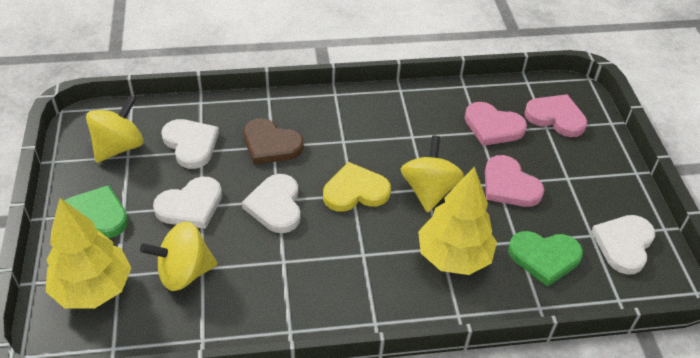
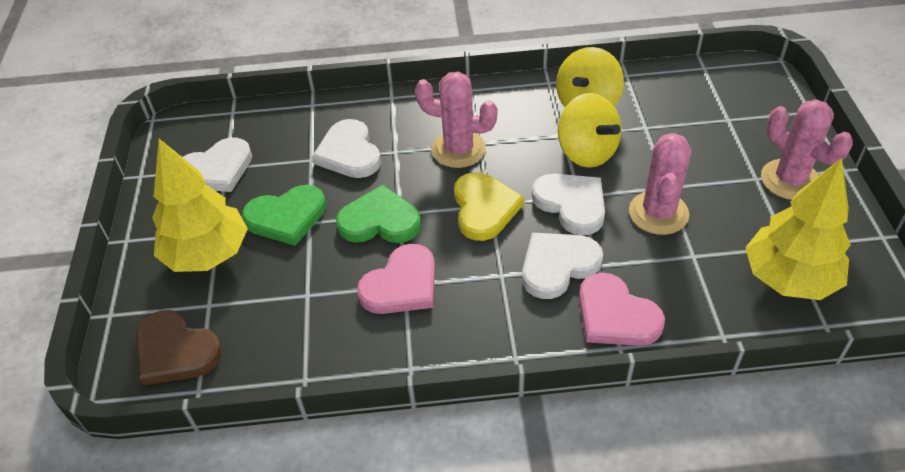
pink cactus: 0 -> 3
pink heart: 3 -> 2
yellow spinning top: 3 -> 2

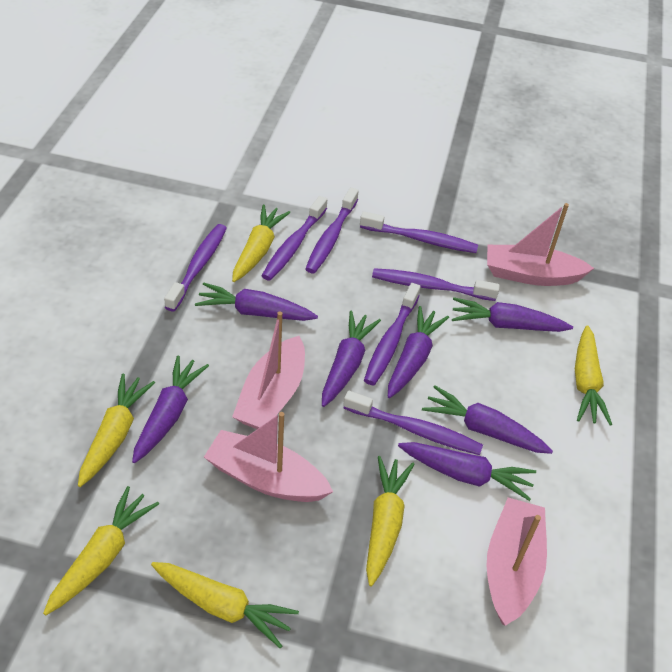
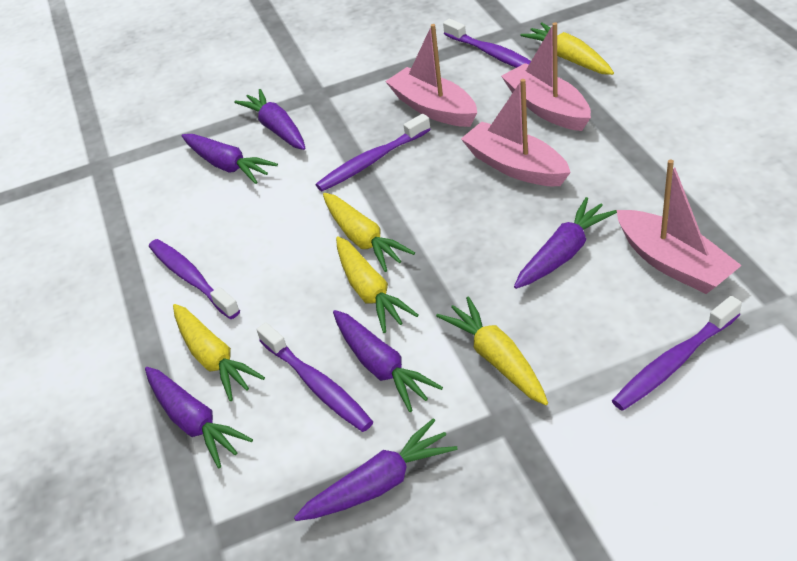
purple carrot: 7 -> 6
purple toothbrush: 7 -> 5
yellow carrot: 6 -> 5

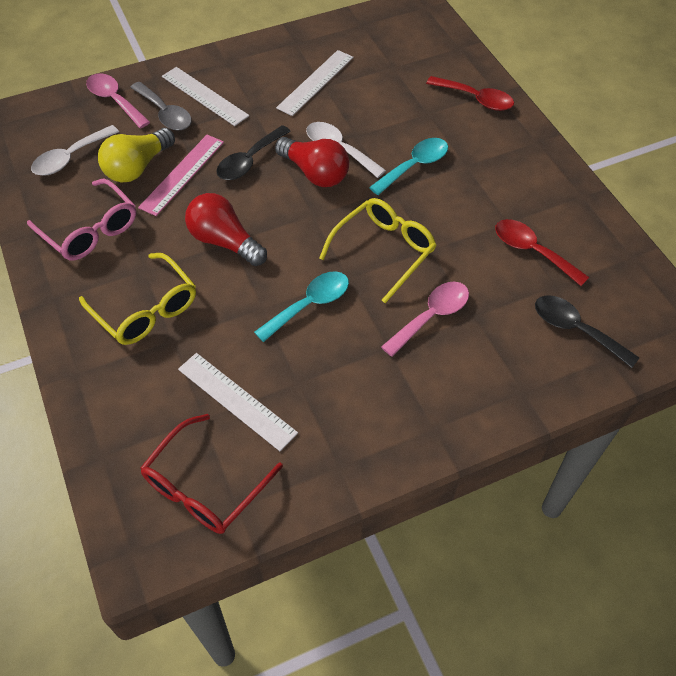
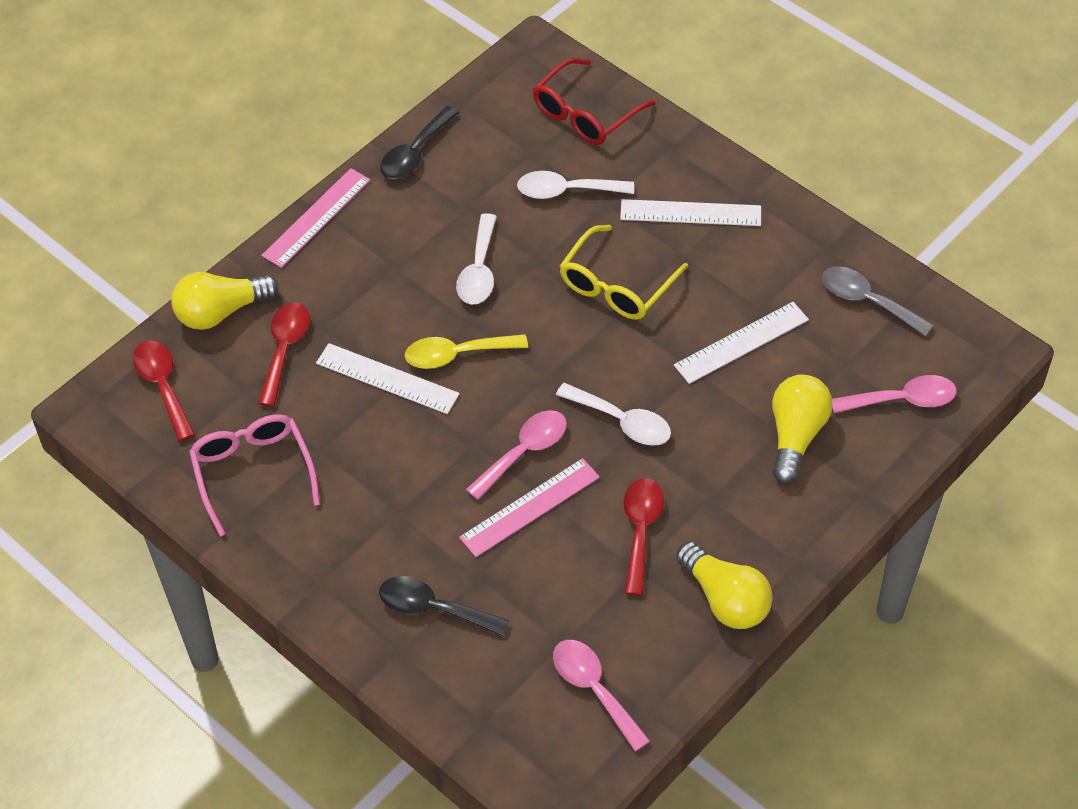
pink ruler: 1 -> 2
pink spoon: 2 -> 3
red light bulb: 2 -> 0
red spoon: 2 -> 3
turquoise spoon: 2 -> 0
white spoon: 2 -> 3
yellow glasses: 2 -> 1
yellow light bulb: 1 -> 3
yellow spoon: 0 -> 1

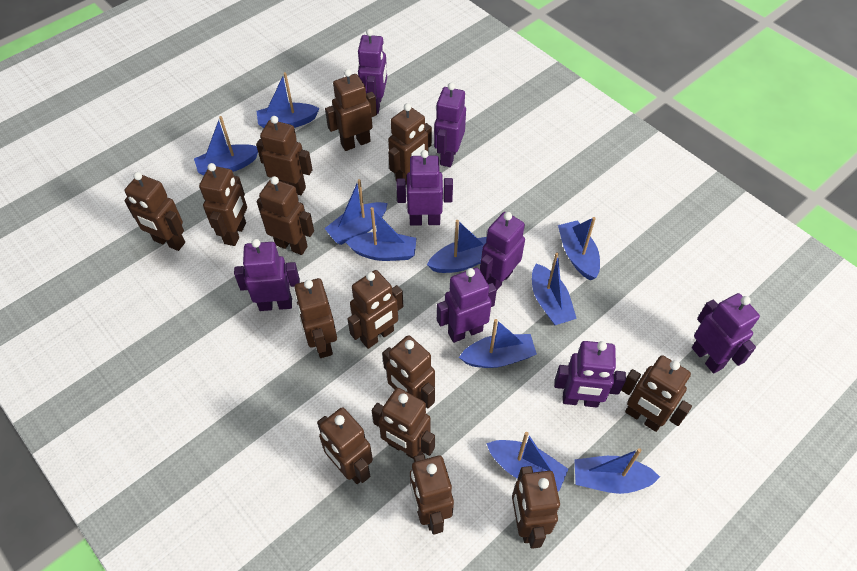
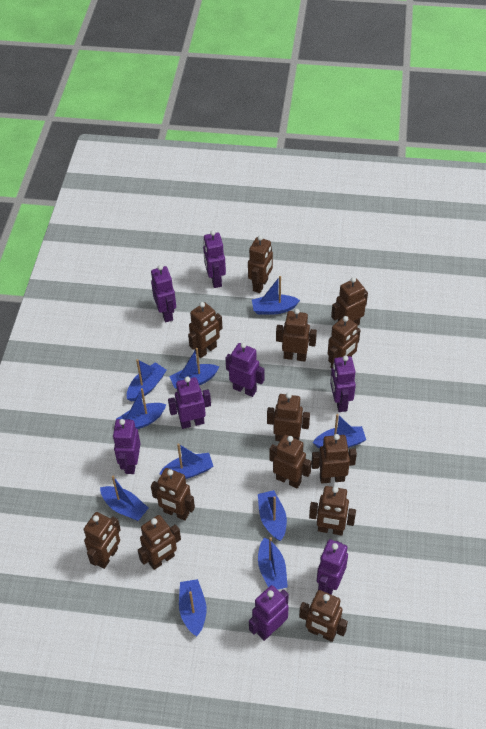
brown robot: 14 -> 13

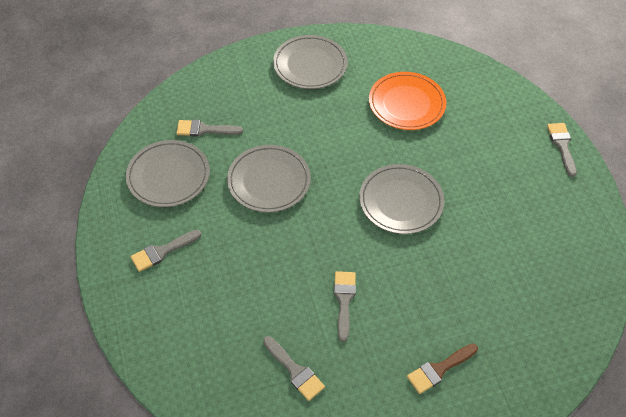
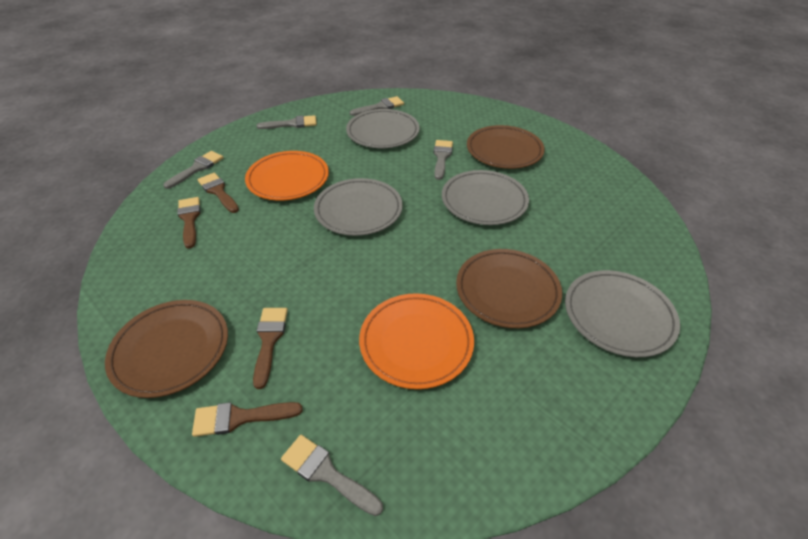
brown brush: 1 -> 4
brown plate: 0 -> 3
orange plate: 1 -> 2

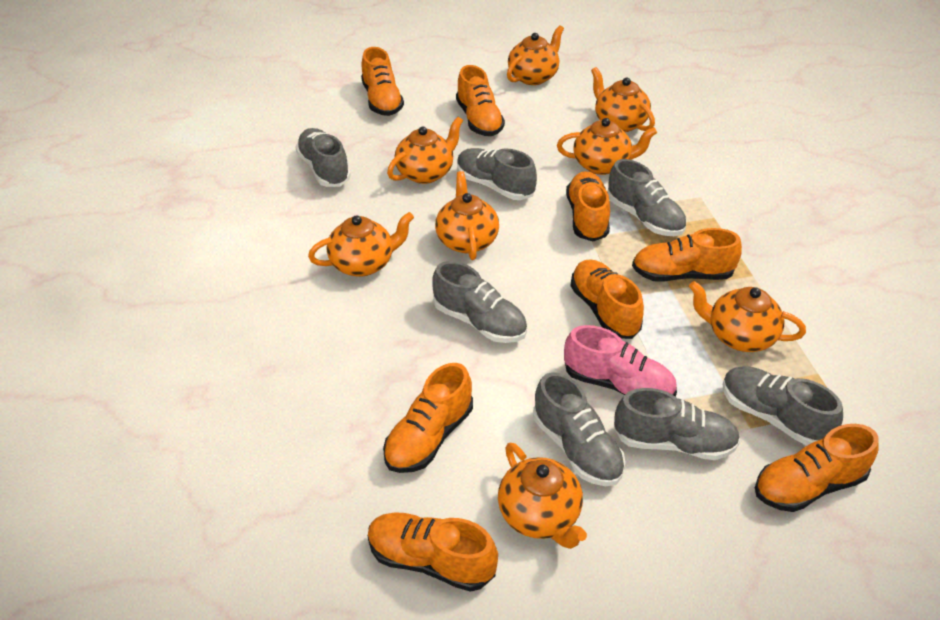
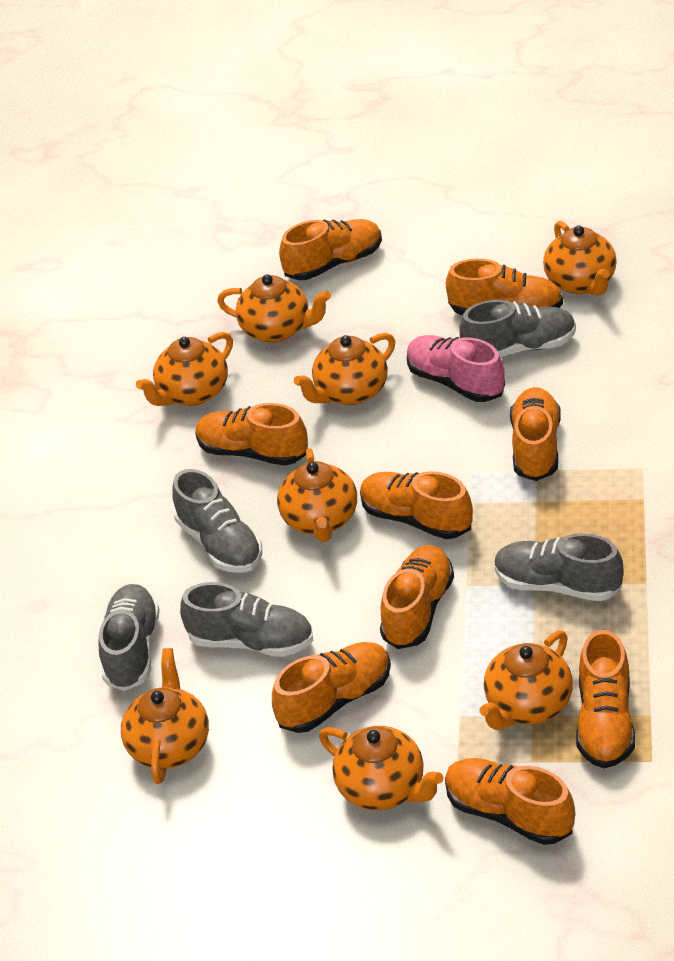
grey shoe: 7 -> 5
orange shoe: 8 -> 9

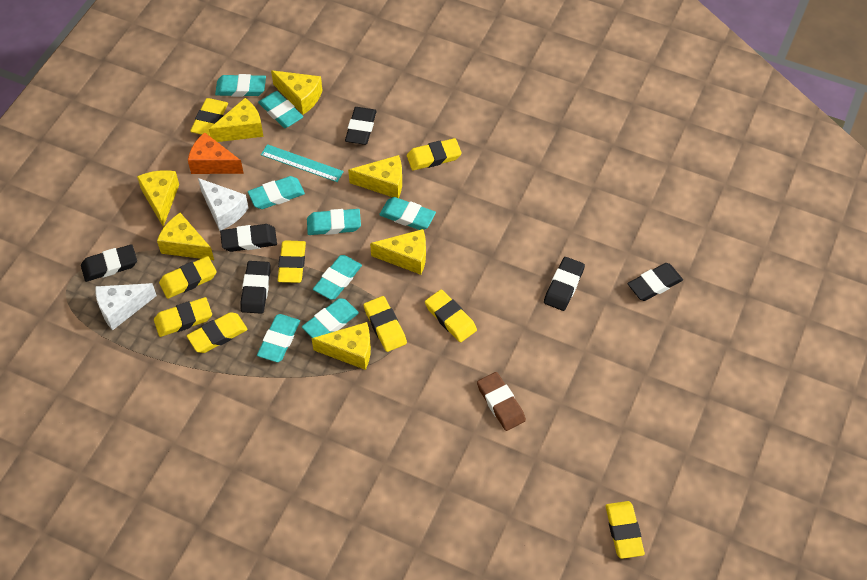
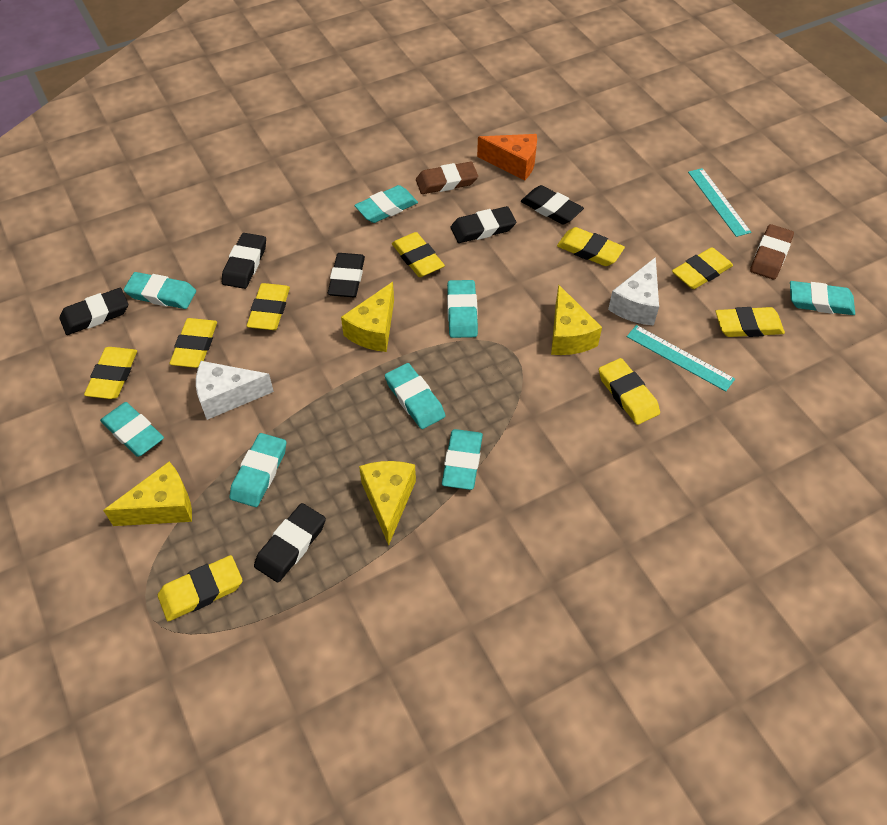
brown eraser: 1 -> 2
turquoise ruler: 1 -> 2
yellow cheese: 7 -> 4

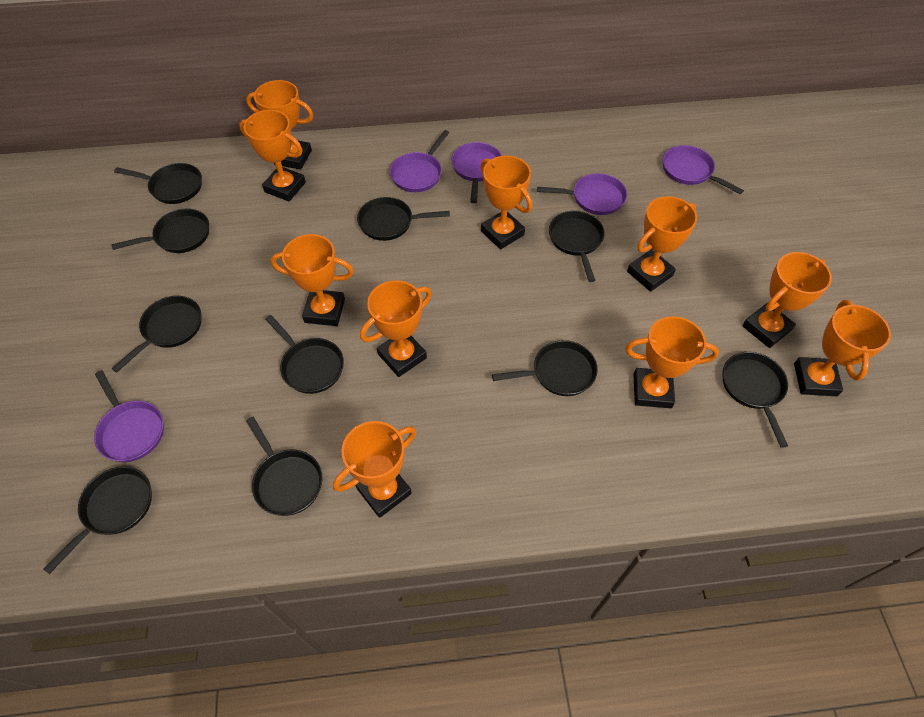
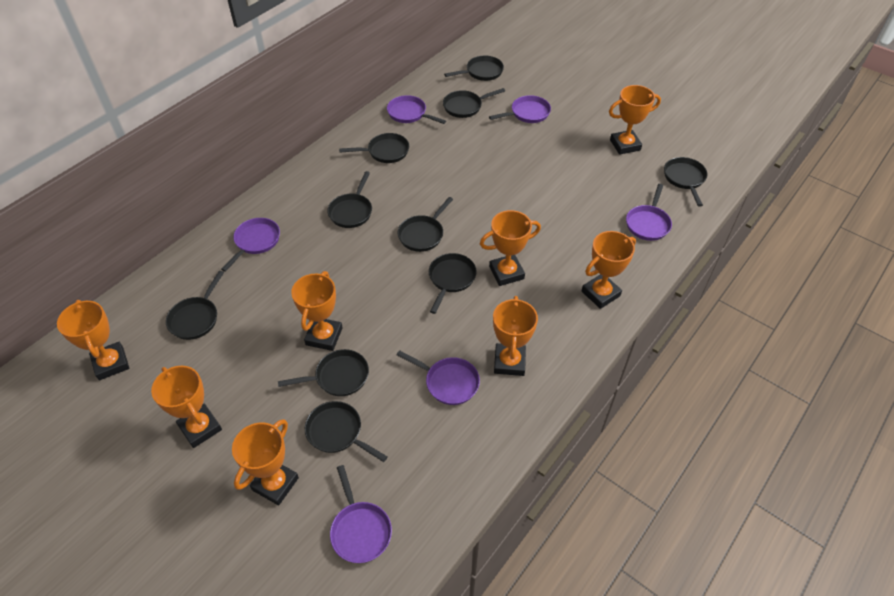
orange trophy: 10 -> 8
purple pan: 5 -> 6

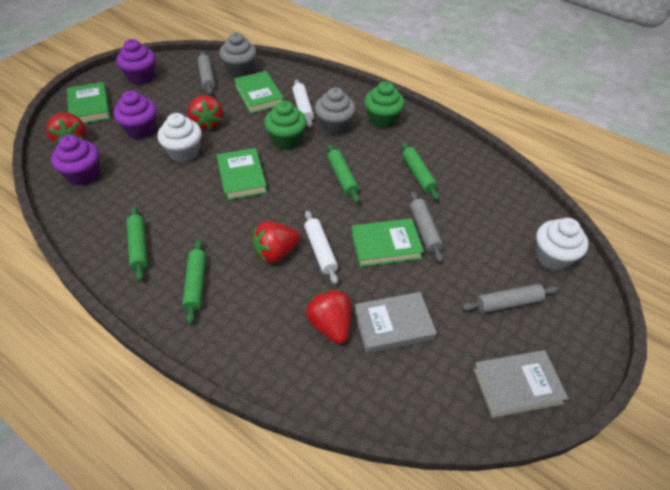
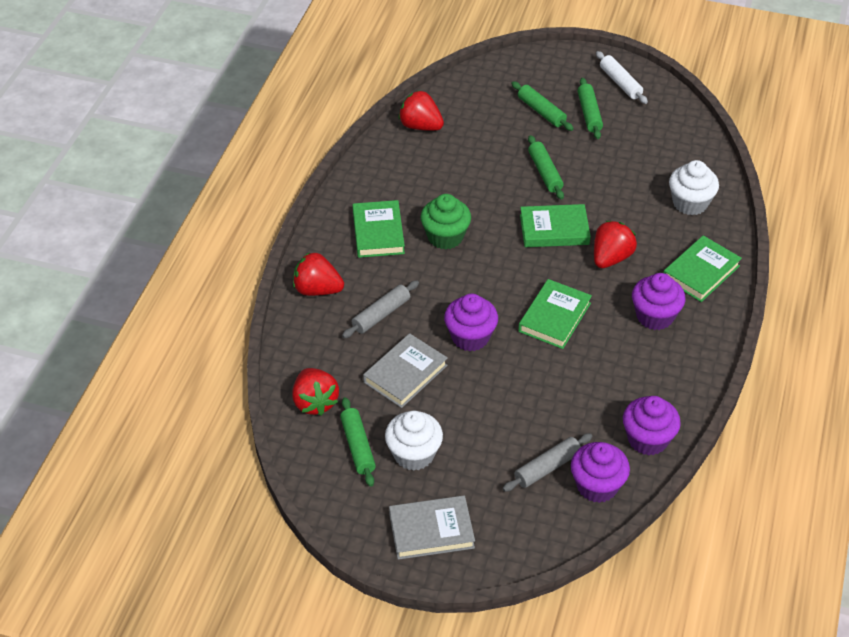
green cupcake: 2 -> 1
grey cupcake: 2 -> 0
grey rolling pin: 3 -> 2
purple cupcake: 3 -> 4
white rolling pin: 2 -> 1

____________________

Task to carry out –
Pick up at the line that holds "brown plate: 0 -> 3" and restate each line, word for word, through the last line of the entries. Include both end lines but none of the pictures.

Exercise response –
brown plate: 0 -> 3
orange plate: 1 -> 2

grey shoe: 7 -> 5
orange shoe: 8 -> 9

brown eraser: 1 -> 2
turquoise ruler: 1 -> 2
yellow cheese: 7 -> 4

orange trophy: 10 -> 8
purple pan: 5 -> 6

green cupcake: 2 -> 1
grey cupcake: 2 -> 0
grey rolling pin: 3 -> 2
purple cupcake: 3 -> 4
white rolling pin: 2 -> 1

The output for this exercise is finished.